Stored entries:
"""

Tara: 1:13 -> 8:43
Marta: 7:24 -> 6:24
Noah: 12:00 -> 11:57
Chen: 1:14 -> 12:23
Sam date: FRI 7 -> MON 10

"""

Aim: Echo the lines above back without changing anything.

Response for this exercise:
Tara: 1:13 -> 8:43
Marta: 7:24 -> 6:24
Noah: 12:00 -> 11:57
Chen: 1:14 -> 12:23
Sam date: FRI 7 -> MON 10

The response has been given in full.